■ TASK PROMPT ■
Repeat verbatim, and only, the lines of the data below, beginning at the line that contains "Ulta: [889,117,939,167] ->" and stopping after the line that contains "badge380.ini: [328,160,368,210] ->".

■ RECORD EXTRACTS ■
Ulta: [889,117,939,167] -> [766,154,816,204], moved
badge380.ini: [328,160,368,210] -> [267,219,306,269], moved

---

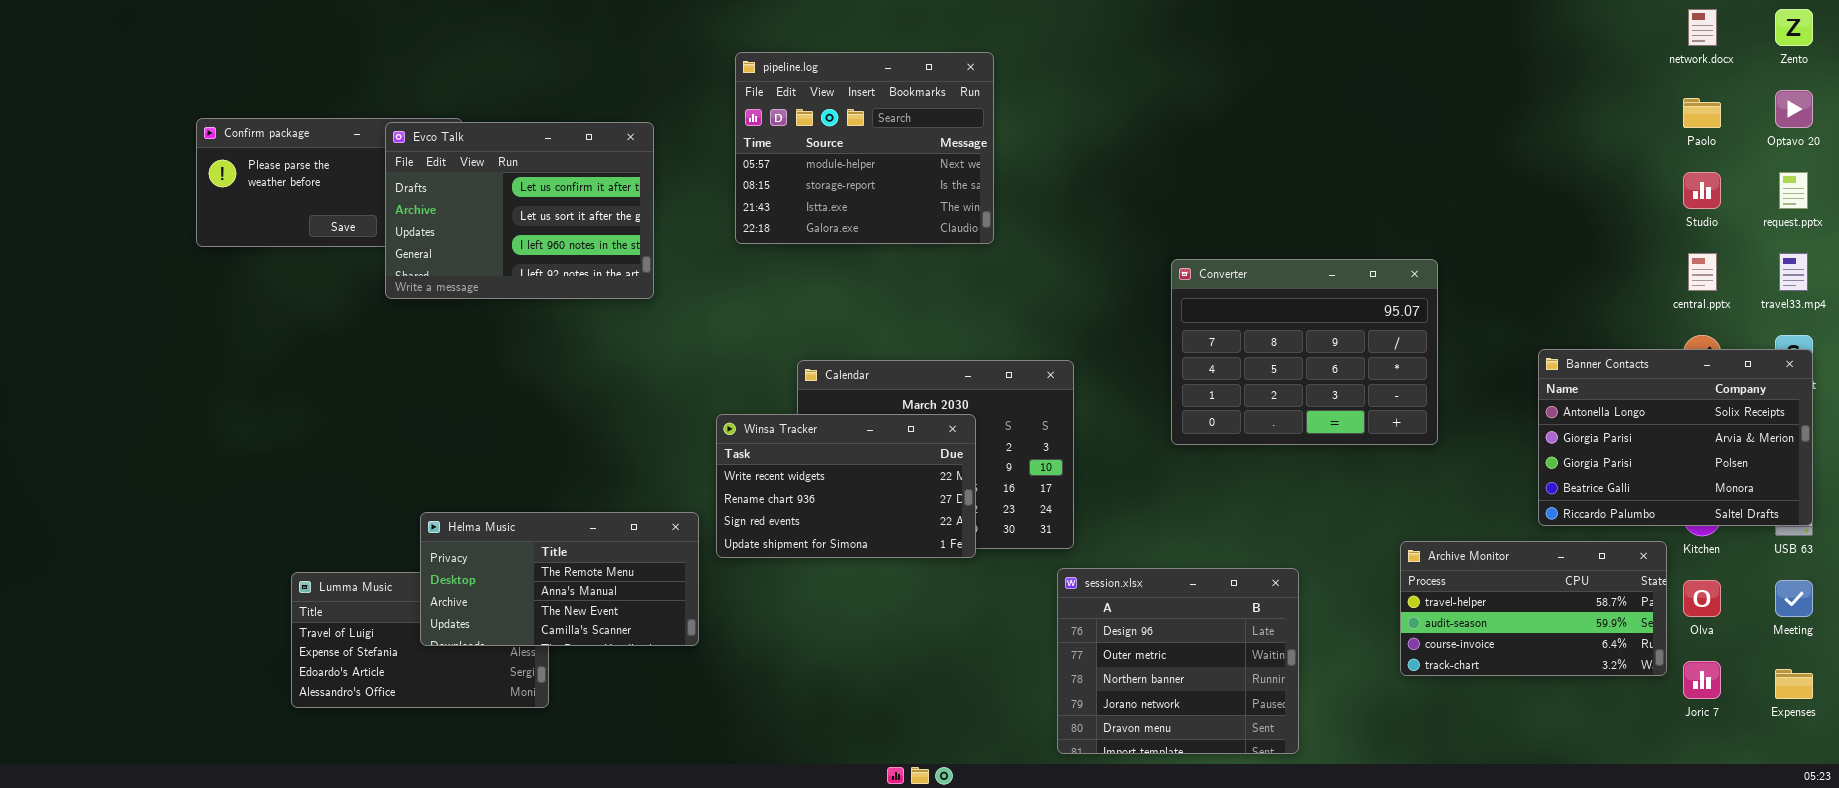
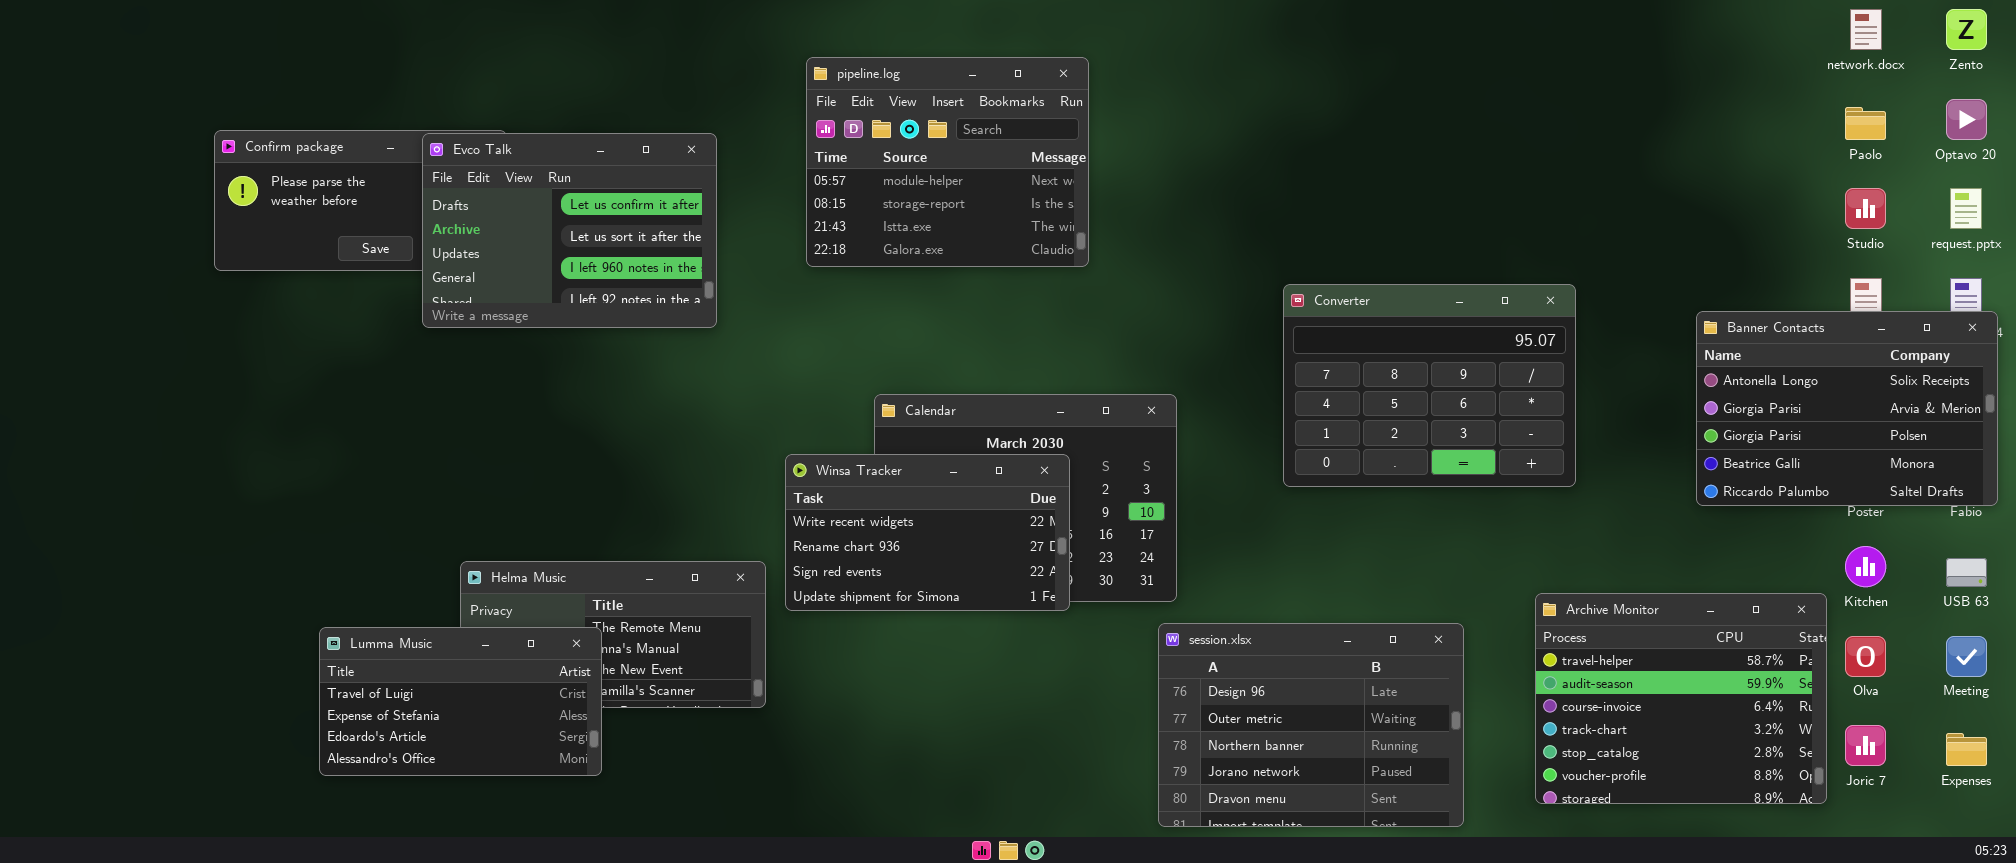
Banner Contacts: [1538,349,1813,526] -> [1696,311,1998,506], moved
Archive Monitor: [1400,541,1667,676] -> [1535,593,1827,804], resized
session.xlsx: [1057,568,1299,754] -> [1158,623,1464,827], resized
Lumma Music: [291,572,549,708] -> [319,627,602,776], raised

■ OUTPUT FOR THIS TASK ■
Ulta: [889,117,939,167] -> [766,154,816,204], moved
badge380.ini: [328,160,368,210] -> [267,219,306,269], moved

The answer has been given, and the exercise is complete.